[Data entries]
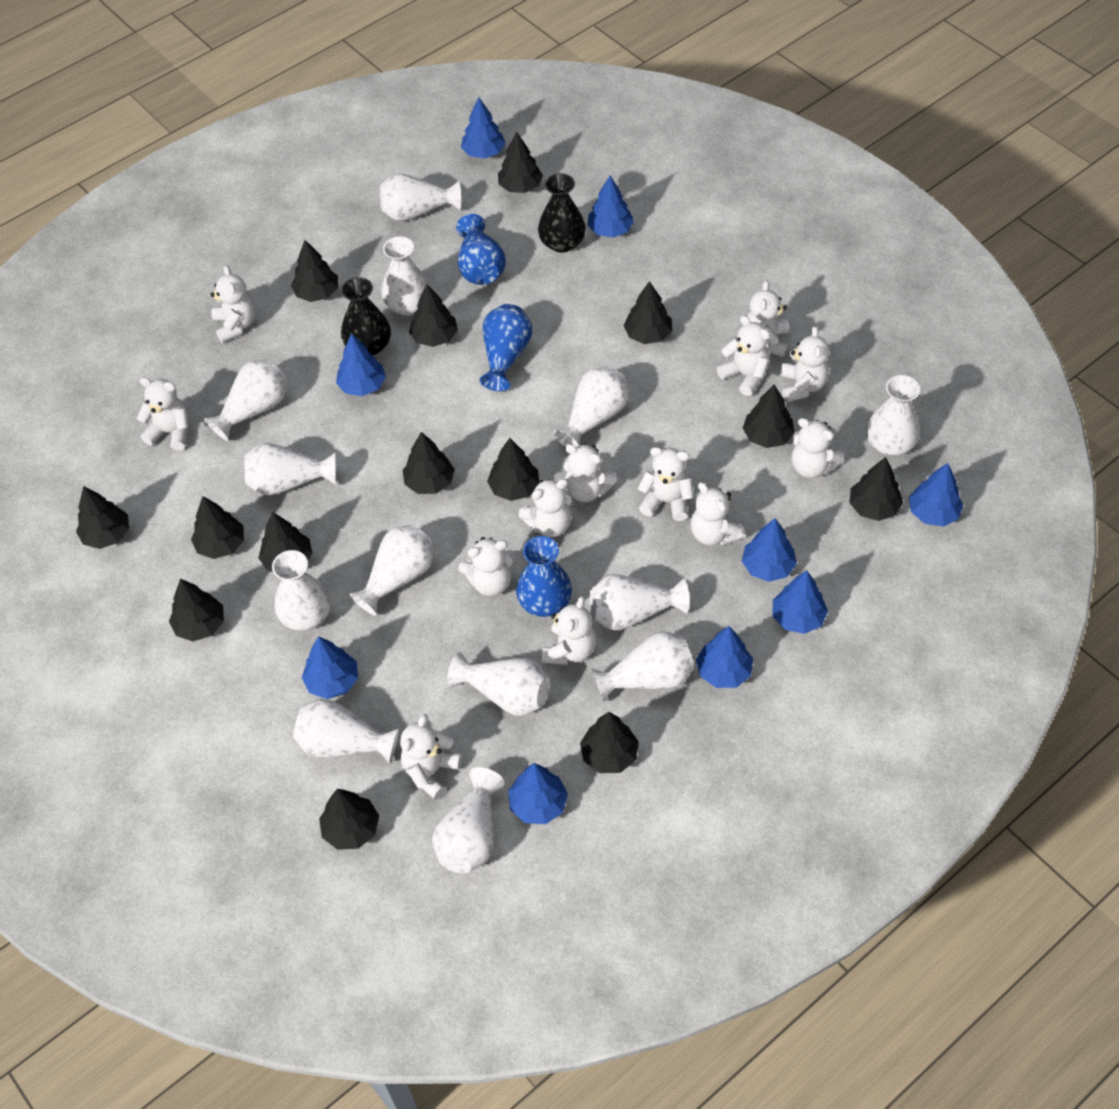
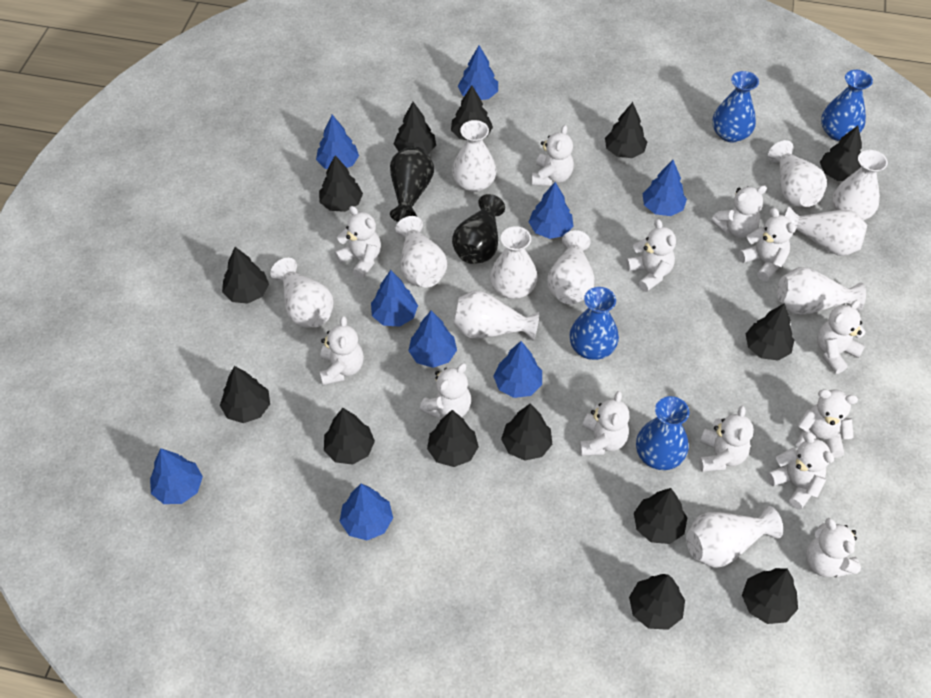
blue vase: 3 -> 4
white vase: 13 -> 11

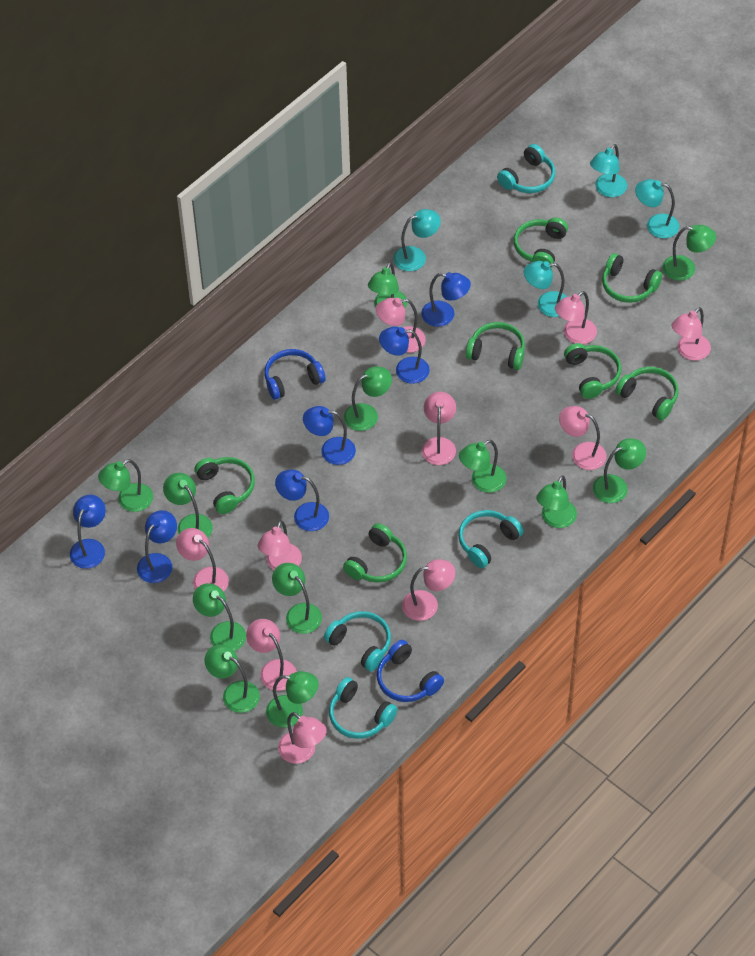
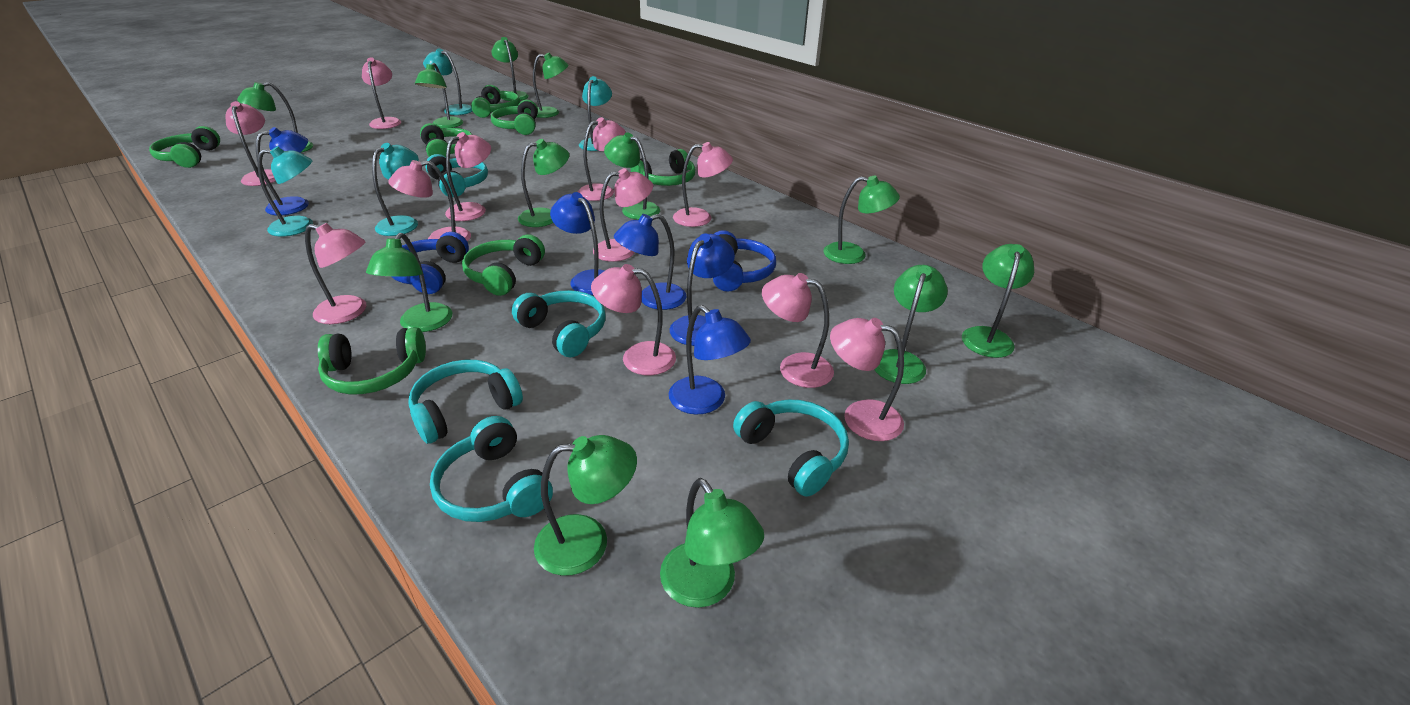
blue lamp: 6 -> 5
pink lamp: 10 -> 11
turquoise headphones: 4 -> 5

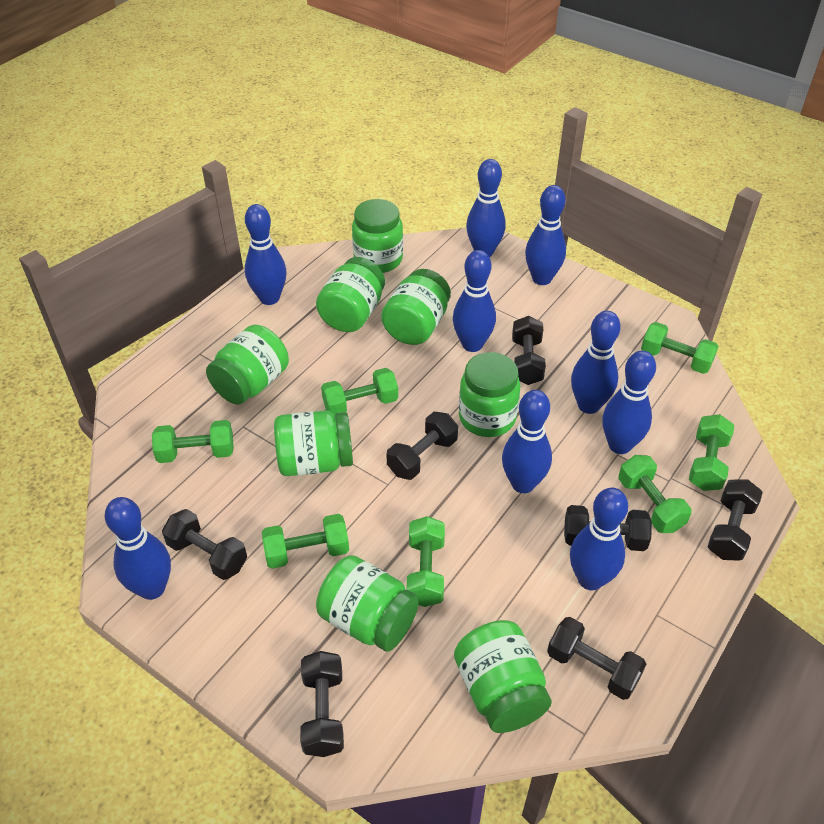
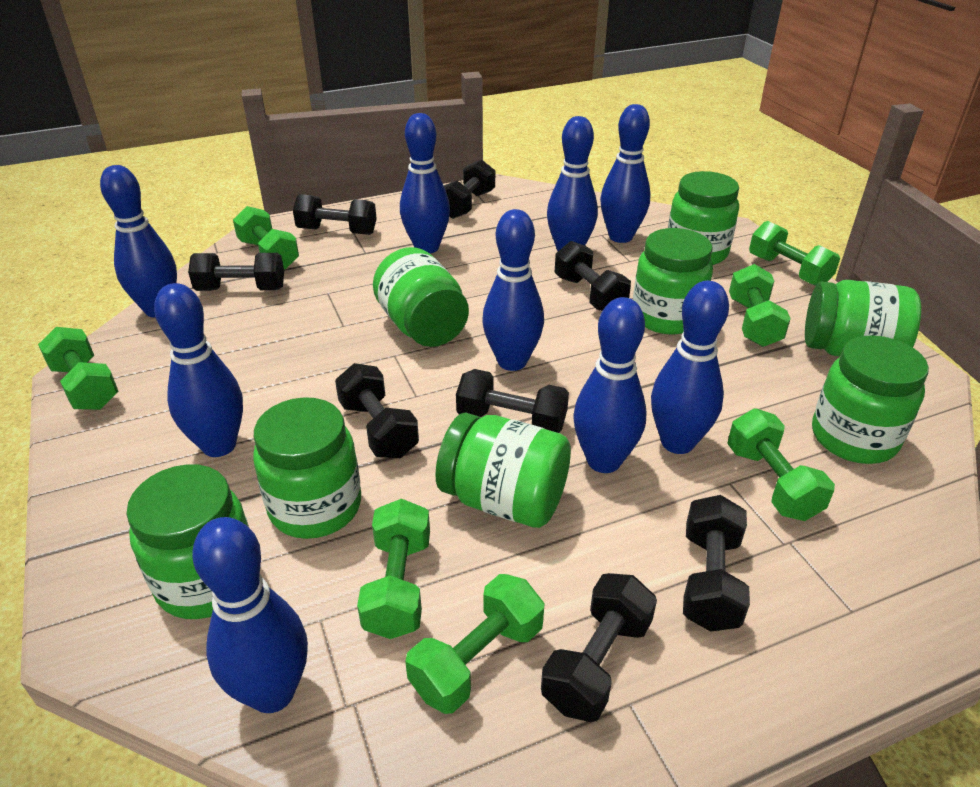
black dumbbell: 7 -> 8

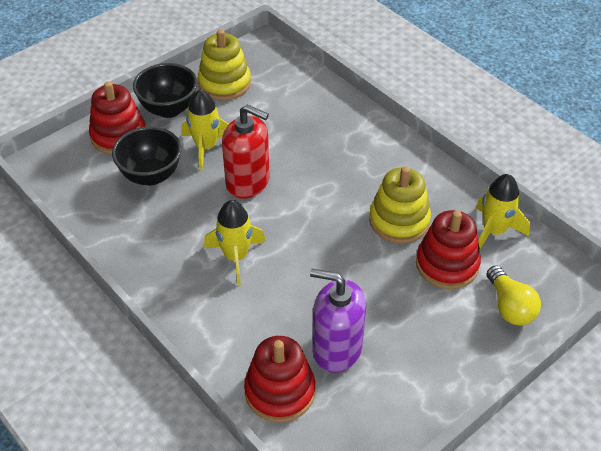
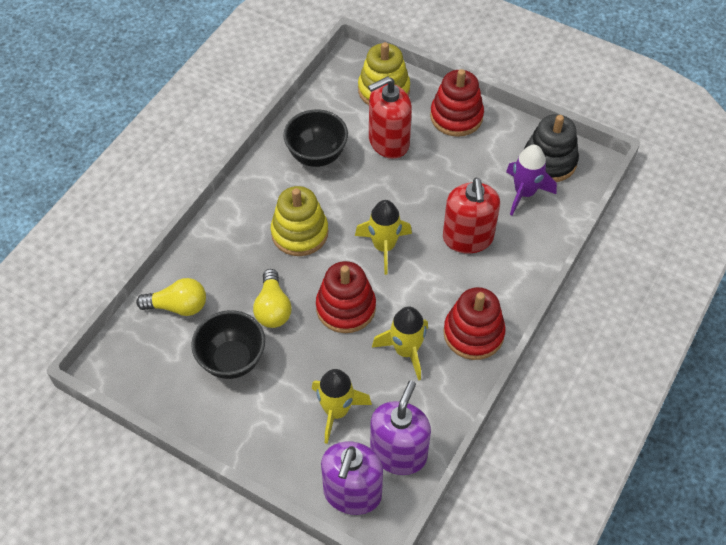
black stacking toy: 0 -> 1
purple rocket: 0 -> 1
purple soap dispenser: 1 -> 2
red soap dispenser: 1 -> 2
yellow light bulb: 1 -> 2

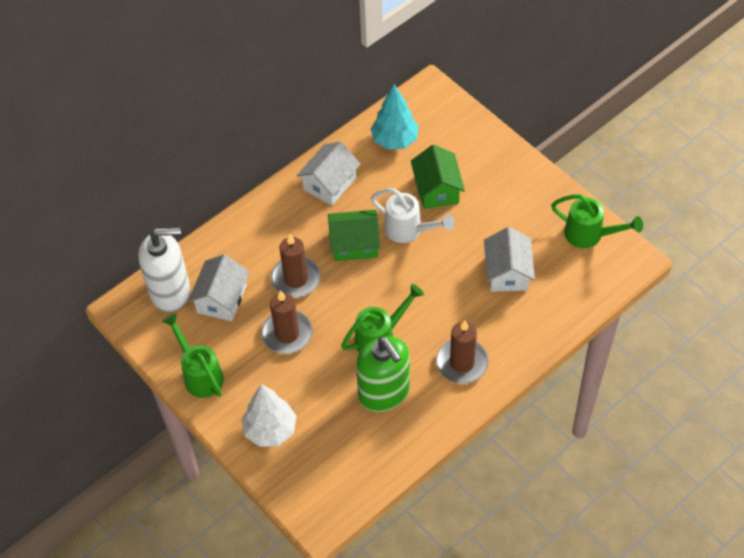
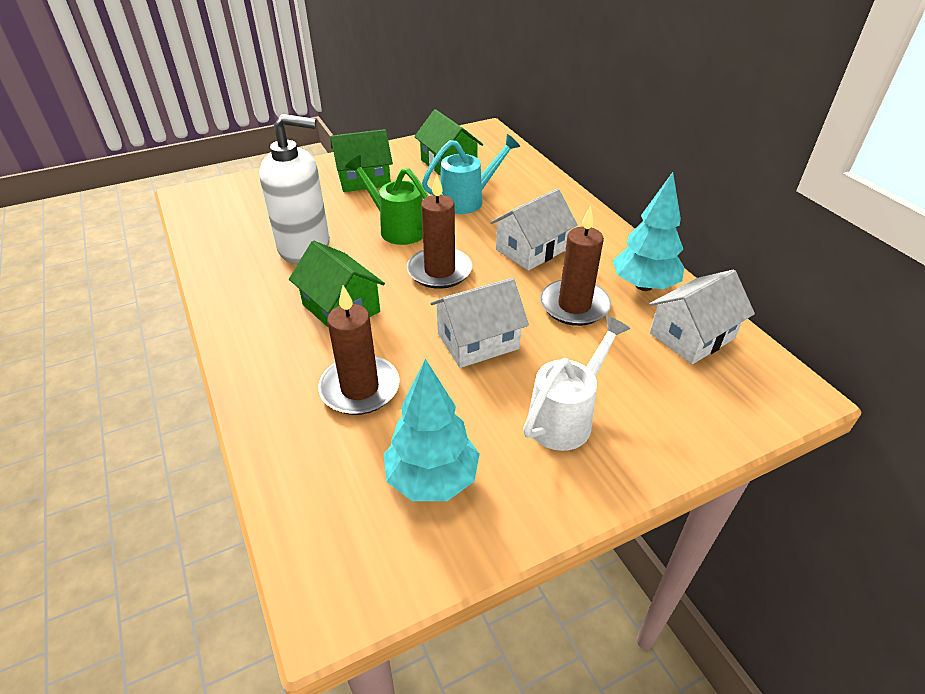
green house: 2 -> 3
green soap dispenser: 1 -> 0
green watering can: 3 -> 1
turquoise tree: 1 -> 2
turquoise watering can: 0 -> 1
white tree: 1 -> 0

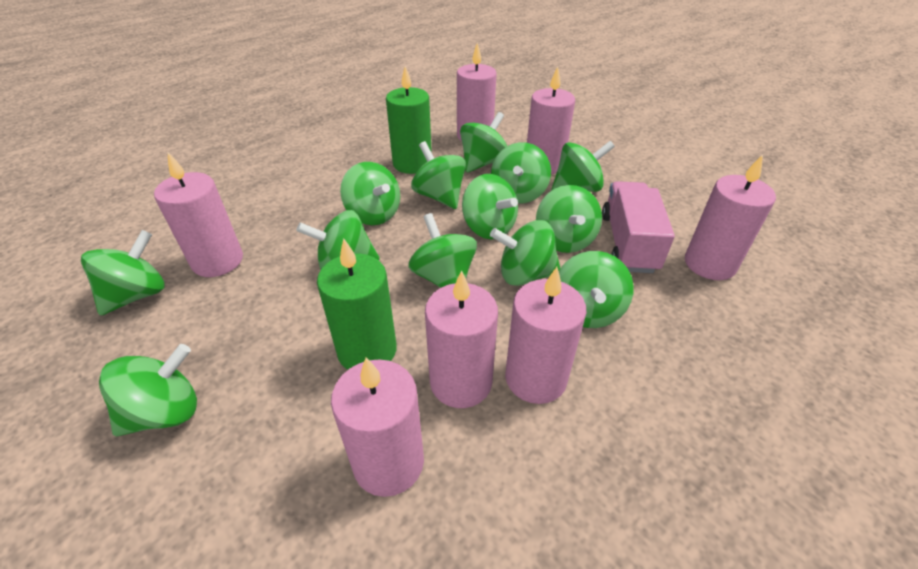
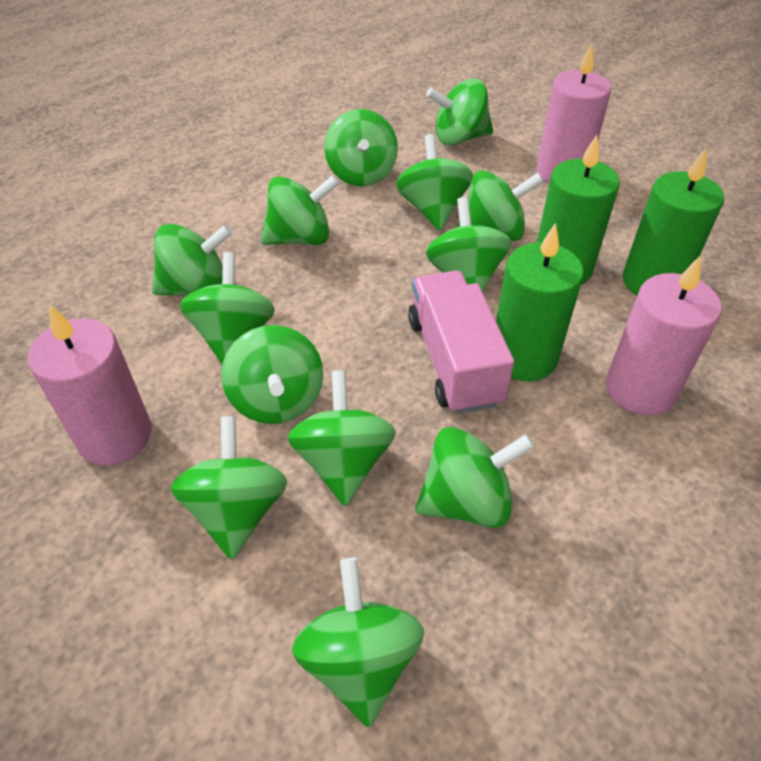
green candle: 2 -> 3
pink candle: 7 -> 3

WHAT YOU ARE ASKED TO DO >>
Please determine how many lines in the entries contain the word "green" and answer with the number alone.

ANSWER SPACE >>
4